Once you find the line containing "cyan plate G2" in the data below, copy it and each following line exactly, up to and including the line containing "cyan brick J5:K6 level 1 -> none", and nothing else.

* _SUPPLIED MATERIAL_
----
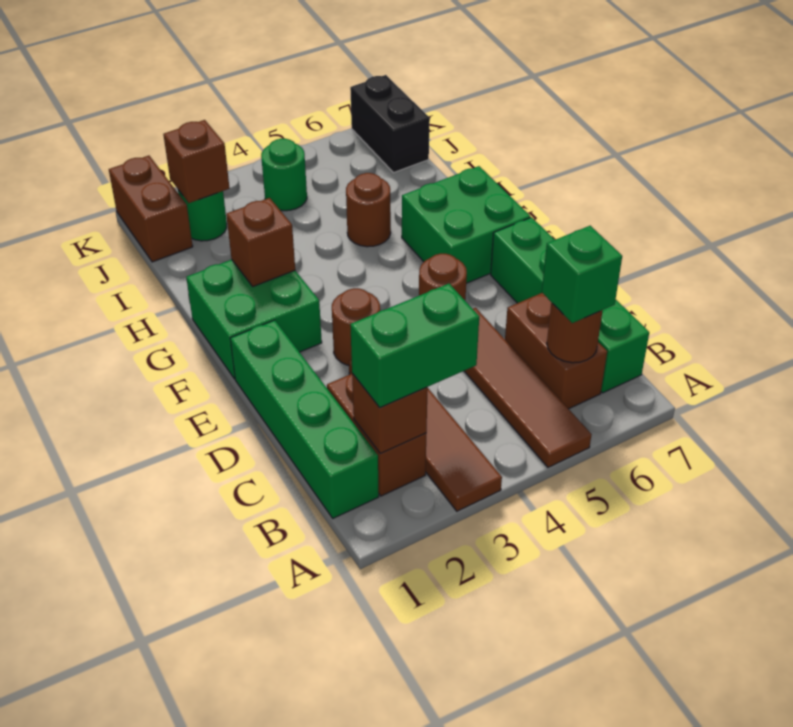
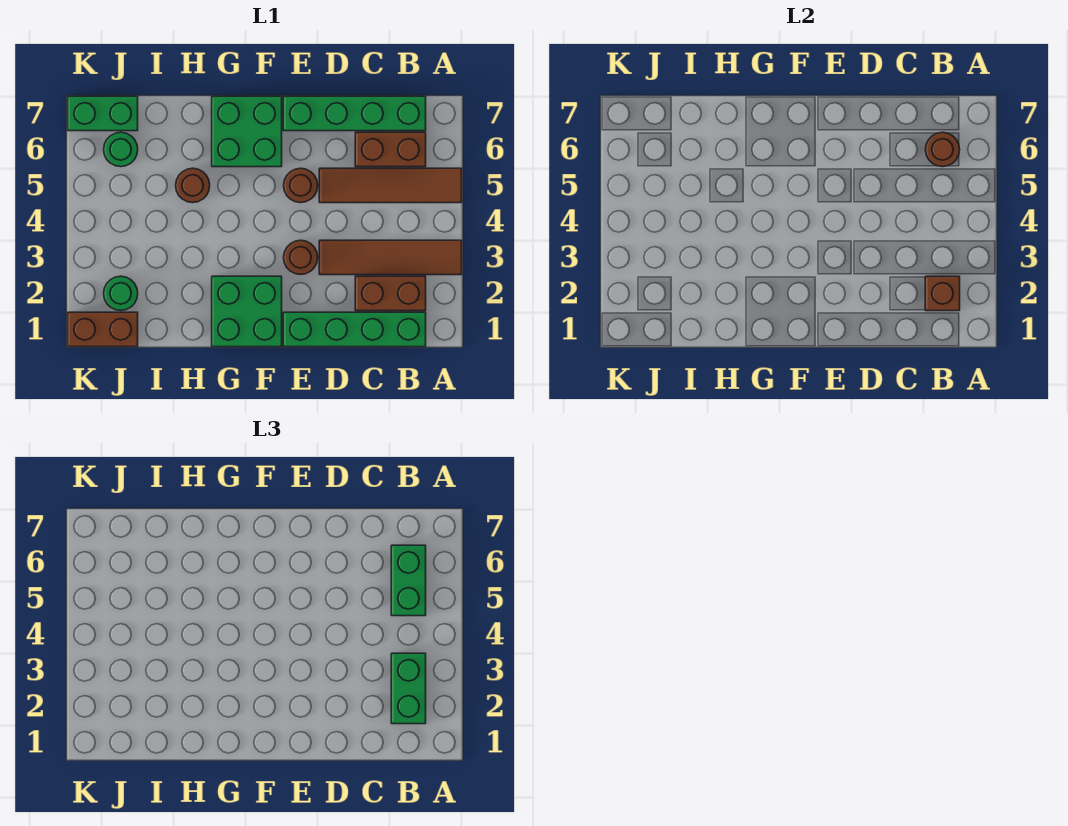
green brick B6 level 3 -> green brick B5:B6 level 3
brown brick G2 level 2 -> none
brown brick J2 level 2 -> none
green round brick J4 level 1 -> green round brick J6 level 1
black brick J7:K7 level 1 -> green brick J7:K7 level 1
----
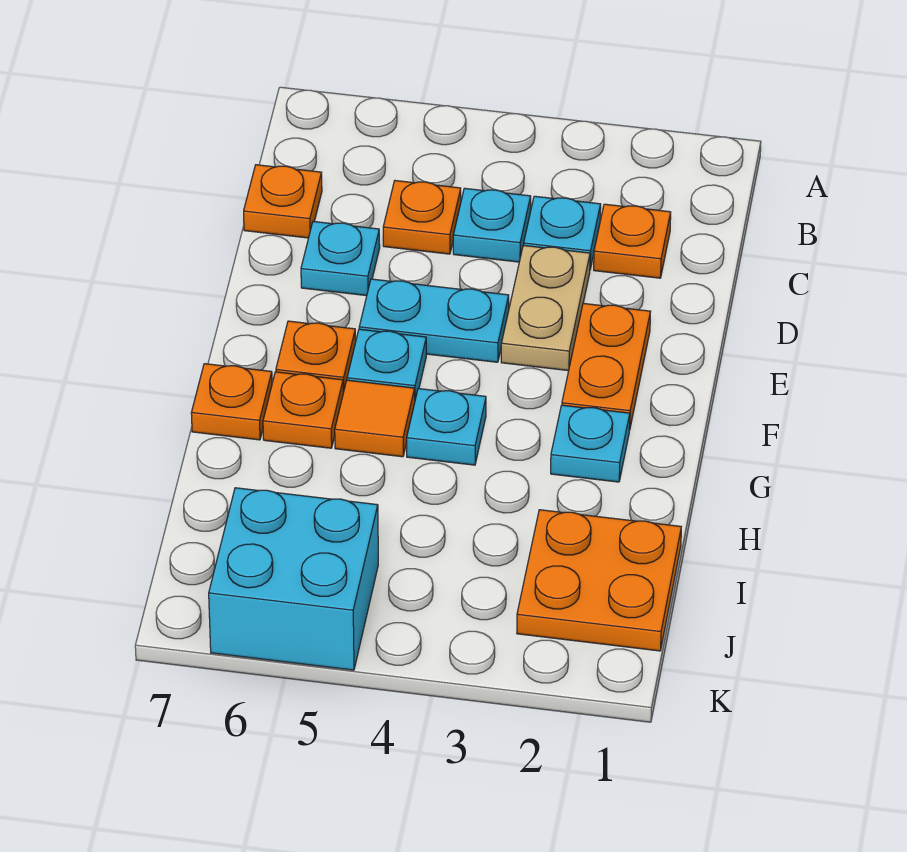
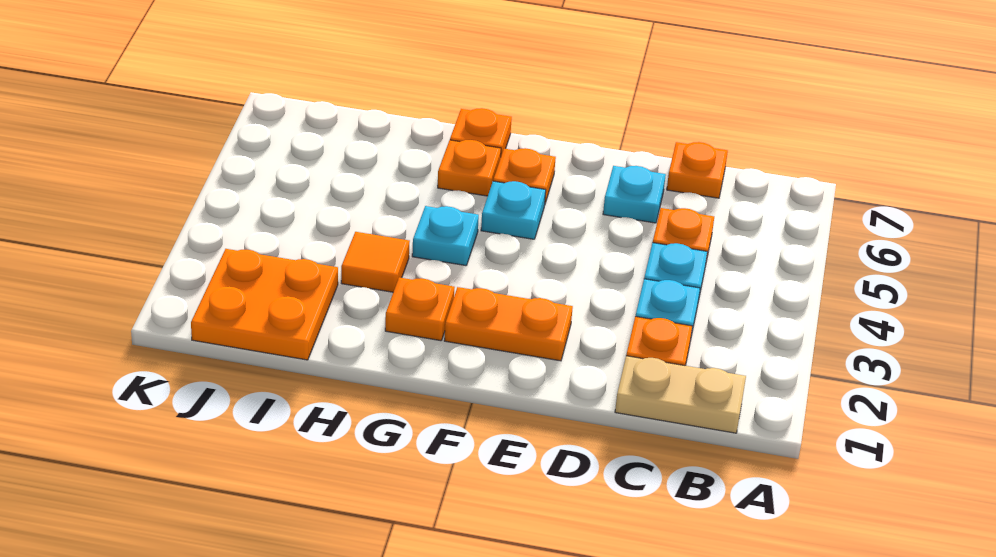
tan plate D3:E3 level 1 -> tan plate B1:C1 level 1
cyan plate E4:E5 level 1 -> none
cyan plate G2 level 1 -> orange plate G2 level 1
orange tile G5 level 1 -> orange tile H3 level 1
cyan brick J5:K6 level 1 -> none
----
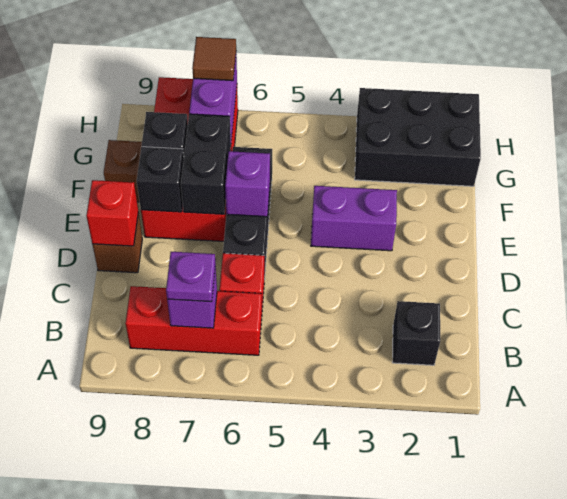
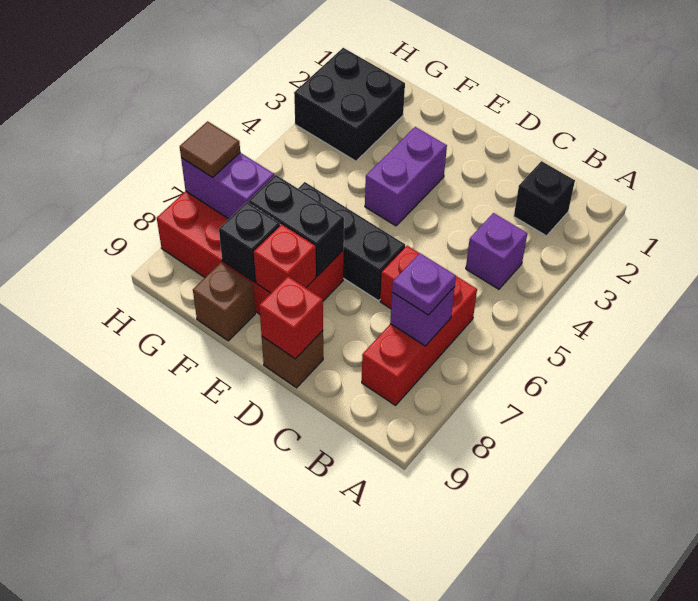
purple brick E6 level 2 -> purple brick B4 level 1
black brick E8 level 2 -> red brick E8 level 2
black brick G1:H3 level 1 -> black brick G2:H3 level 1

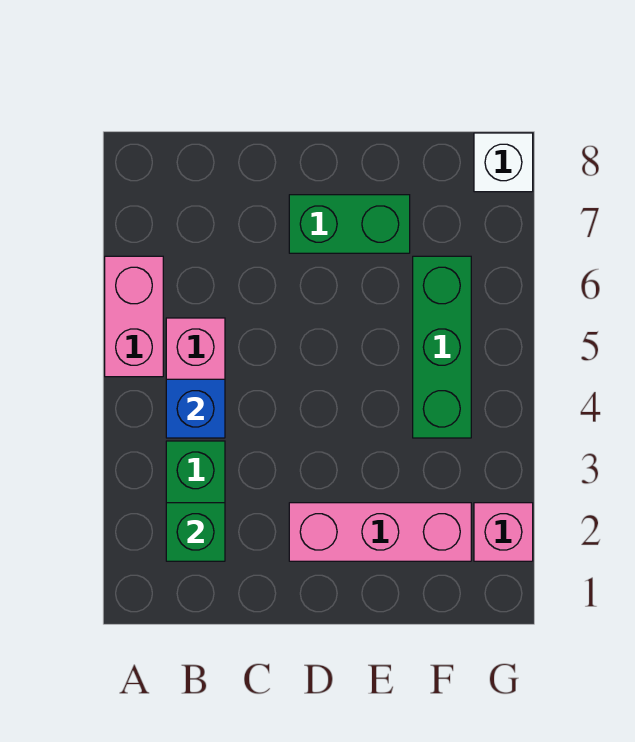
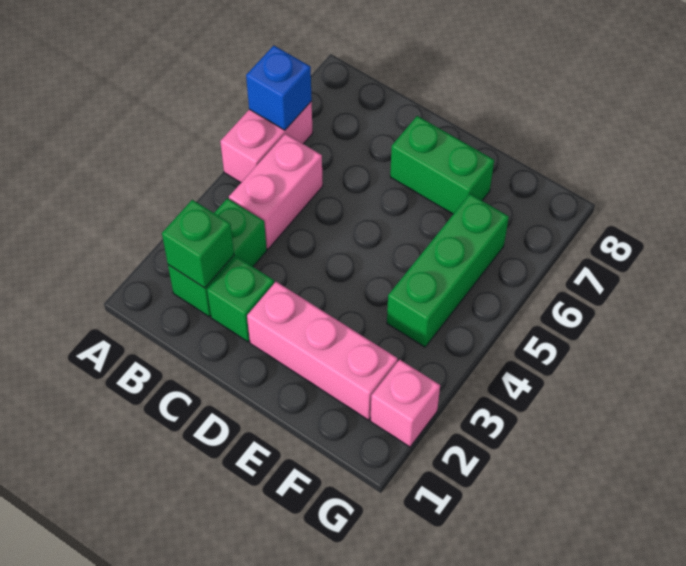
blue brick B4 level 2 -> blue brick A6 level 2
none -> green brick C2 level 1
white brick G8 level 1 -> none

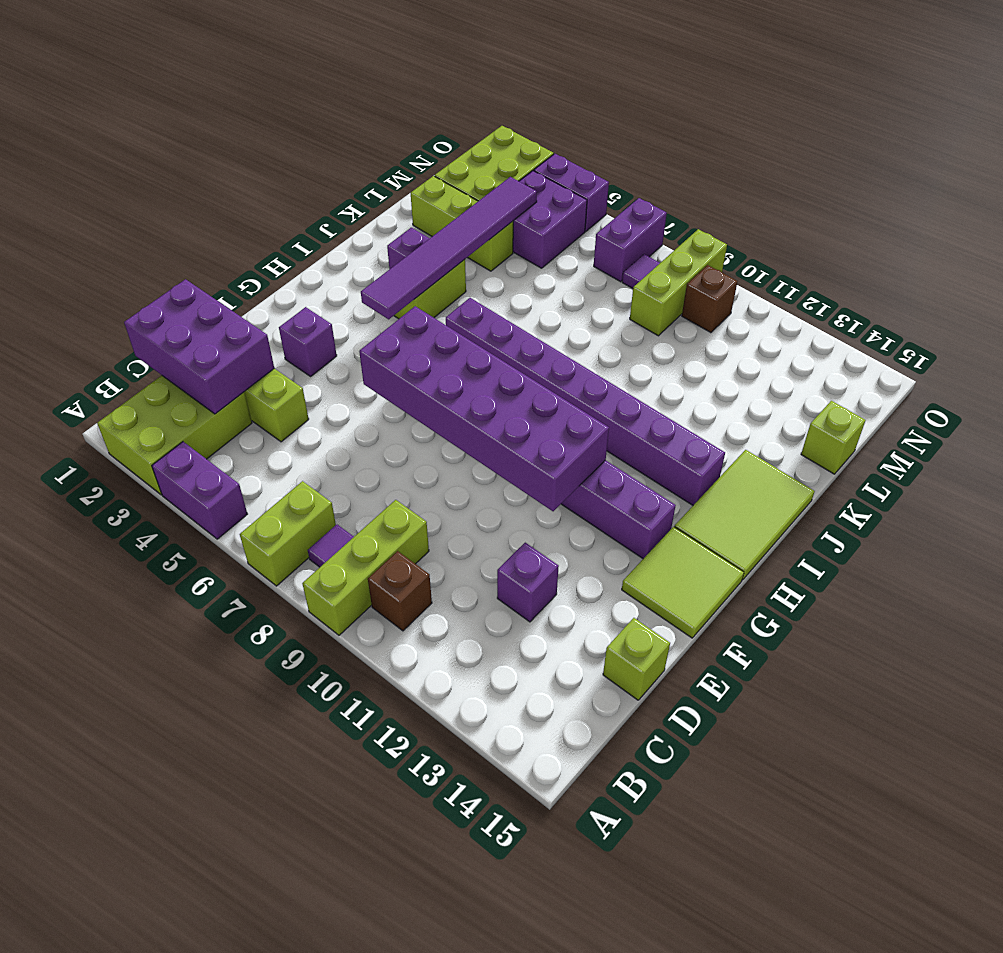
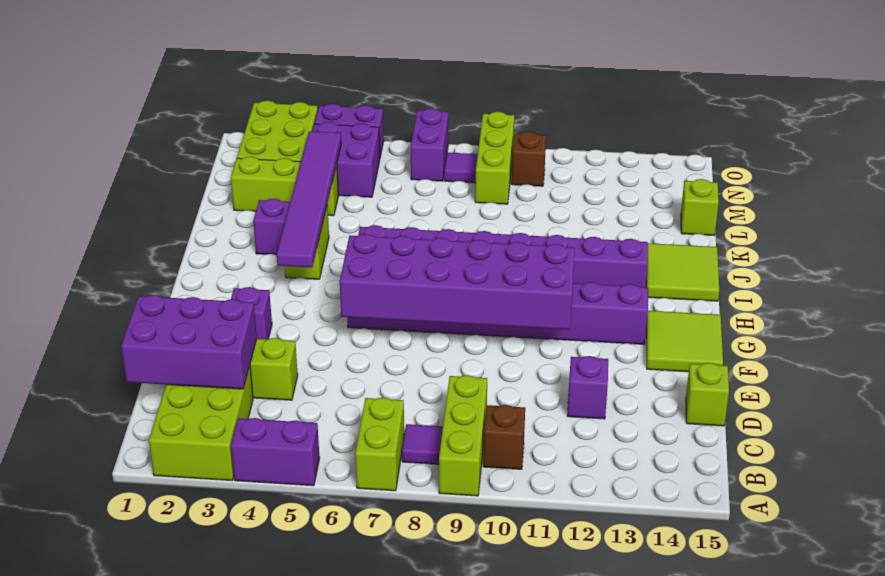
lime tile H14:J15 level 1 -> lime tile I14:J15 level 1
----
* _TASK OUTPUT_
cyan plate G2 level 1 -> orange plate G2 level 1
orange tile G5 level 1 -> orange tile H3 level 1
cyan brick J5:K6 level 1 -> none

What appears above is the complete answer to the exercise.